§ Work to complete: Find the line with "R9: 33k (SCL, VS) -> 33k (AGND, VS)" in the entries below. Repeat it, every following line, and the line with "U5: PIC12F675 -> PIC12F1840", exactly and with nothing added.

§ Records provided:
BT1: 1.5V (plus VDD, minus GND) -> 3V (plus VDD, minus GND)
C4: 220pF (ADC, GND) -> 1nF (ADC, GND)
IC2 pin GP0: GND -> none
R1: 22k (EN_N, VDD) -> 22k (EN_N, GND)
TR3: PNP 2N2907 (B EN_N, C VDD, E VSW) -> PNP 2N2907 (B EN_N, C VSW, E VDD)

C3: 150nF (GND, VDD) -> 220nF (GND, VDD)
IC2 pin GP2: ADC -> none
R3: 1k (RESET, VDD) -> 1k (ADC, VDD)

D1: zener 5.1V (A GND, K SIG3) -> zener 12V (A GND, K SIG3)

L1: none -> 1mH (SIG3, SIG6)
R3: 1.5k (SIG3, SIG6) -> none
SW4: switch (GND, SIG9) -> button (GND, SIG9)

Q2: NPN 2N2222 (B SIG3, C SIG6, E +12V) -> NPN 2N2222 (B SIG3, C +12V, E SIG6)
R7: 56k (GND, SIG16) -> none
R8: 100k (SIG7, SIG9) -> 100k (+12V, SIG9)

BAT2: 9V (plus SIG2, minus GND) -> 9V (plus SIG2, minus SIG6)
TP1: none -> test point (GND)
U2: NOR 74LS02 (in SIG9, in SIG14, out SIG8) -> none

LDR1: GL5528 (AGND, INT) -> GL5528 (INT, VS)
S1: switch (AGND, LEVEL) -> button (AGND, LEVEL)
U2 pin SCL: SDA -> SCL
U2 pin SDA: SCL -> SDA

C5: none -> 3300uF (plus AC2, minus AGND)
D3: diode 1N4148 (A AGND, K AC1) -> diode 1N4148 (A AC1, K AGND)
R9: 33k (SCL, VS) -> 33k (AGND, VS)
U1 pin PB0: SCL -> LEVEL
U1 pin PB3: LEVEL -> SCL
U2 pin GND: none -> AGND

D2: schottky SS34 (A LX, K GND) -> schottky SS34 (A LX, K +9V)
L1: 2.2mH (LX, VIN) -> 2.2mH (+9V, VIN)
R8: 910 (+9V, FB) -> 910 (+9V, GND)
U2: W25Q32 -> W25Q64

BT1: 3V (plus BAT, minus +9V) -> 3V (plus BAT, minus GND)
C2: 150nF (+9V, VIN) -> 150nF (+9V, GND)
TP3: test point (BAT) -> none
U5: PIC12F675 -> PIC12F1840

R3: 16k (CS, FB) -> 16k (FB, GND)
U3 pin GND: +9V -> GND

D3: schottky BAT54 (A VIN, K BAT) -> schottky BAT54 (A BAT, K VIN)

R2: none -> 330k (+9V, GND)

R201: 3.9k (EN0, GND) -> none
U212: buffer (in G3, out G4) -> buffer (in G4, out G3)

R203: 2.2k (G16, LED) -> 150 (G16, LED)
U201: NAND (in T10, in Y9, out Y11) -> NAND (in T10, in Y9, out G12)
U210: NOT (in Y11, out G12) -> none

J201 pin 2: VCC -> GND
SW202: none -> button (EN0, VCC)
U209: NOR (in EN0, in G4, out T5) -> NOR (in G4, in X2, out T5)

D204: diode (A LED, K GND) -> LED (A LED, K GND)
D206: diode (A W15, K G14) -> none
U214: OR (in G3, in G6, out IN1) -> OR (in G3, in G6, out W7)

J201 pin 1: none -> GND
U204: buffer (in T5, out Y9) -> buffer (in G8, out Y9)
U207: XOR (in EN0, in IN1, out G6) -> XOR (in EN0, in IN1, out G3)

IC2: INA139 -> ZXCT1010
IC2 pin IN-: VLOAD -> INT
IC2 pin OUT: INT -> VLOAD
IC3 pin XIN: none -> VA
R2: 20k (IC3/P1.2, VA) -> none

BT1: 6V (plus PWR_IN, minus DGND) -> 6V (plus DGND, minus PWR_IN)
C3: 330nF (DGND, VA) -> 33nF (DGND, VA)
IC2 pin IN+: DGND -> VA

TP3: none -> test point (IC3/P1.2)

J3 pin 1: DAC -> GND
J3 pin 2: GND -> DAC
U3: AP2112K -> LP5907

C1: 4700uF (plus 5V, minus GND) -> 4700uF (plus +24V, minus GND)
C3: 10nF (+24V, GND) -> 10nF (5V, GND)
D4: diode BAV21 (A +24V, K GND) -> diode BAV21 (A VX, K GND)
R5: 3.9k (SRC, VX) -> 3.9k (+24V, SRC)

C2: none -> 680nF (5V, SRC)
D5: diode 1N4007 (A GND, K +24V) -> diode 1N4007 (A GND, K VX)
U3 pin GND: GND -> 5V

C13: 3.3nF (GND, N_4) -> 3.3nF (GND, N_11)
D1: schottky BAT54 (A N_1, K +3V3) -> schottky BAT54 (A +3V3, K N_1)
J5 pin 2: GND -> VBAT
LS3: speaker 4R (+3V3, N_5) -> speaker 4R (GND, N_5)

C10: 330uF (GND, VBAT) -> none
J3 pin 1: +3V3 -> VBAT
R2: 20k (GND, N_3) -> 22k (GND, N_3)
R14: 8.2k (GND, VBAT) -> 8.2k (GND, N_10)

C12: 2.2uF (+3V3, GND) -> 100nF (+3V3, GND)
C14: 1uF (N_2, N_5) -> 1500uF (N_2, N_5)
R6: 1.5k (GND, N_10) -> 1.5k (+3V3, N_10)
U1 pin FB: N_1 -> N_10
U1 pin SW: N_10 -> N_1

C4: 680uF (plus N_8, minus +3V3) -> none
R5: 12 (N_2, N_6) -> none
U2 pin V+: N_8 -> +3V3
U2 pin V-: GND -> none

§ Task result:
R9: 33k (SCL, VS) -> 33k (AGND, VS)
U1 pin PB0: SCL -> LEVEL
U1 pin PB3: LEVEL -> SCL
U2 pin GND: none -> AGND

D2: schottky SS34 (A LX, K GND) -> schottky SS34 (A LX, K +9V)
L1: 2.2mH (LX, VIN) -> 2.2mH (+9V, VIN)
R8: 910 (+9V, FB) -> 910 (+9V, GND)
U2: W25Q32 -> W25Q64

BT1: 3V (plus BAT, minus +9V) -> 3V (plus BAT, minus GND)
C2: 150nF (+9V, VIN) -> 150nF (+9V, GND)
TP3: test point (BAT) -> none
U5: PIC12F675 -> PIC12F1840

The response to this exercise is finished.